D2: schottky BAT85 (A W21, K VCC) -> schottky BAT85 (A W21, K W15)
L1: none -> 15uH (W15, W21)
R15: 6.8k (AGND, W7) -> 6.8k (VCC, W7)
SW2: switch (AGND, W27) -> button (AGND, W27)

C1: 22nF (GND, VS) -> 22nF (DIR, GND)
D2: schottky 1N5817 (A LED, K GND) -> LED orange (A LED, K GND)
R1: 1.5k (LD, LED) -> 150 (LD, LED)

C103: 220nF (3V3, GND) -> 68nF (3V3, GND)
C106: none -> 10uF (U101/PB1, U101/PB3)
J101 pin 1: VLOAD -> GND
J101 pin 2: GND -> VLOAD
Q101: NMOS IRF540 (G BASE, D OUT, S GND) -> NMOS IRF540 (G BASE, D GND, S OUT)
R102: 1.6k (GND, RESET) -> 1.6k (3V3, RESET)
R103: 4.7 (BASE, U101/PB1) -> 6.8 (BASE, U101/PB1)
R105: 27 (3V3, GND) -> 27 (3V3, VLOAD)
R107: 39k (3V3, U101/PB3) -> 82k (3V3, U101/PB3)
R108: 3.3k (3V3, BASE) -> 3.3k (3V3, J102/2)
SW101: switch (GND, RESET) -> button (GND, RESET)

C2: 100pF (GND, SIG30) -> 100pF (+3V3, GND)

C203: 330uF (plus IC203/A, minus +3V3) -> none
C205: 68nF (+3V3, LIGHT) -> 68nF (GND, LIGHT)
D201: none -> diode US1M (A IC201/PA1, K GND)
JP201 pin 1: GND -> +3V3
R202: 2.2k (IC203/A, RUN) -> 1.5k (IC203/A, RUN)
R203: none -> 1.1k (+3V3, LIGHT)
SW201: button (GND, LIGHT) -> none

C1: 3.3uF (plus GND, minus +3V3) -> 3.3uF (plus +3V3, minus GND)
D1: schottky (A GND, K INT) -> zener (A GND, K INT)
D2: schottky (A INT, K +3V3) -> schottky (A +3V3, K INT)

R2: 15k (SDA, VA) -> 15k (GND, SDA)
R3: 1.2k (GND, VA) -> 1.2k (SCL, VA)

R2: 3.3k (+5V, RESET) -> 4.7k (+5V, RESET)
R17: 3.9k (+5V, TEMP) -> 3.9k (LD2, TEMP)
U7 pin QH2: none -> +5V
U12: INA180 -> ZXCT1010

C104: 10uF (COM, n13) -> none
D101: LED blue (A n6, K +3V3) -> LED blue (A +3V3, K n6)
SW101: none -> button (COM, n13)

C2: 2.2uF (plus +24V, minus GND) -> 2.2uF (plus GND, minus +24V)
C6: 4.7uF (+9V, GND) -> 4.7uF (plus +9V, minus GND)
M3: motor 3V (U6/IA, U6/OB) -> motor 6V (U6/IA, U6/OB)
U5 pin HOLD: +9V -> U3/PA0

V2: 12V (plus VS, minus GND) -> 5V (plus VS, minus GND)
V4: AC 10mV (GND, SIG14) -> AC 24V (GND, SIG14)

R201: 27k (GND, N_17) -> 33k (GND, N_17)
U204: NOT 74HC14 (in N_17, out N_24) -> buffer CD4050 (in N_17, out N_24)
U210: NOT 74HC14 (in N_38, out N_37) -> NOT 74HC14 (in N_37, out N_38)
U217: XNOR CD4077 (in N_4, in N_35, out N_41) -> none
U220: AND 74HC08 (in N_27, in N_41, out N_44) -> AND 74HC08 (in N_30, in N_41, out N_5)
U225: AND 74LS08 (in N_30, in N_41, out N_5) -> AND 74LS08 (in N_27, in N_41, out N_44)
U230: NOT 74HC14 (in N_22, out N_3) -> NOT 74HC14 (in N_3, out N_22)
* * *
Required action —
Nothing but the lines from the one with "R201: 27k (GND, N_17) -> 33k (GND, N_17)" through the final line of the data above should be output, exactly as written.

Task output —
R201: 27k (GND, N_17) -> 33k (GND, N_17)
U204: NOT 74HC14 (in N_17, out N_24) -> buffer CD4050 (in N_17, out N_24)
U210: NOT 74HC14 (in N_38, out N_37) -> NOT 74HC14 (in N_37, out N_38)
U217: XNOR CD4077 (in N_4, in N_35, out N_41) -> none
U220: AND 74HC08 (in N_27, in N_41, out N_44) -> AND 74HC08 (in N_30, in N_41, out N_5)
U225: AND 74LS08 (in N_30, in N_41, out N_5) -> AND 74LS08 (in N_27, in N_41, out N_44)
U230: NOT 74HC14 (in N_22, out N_3) -> NOT 74HC14 (in N_3, out N_22)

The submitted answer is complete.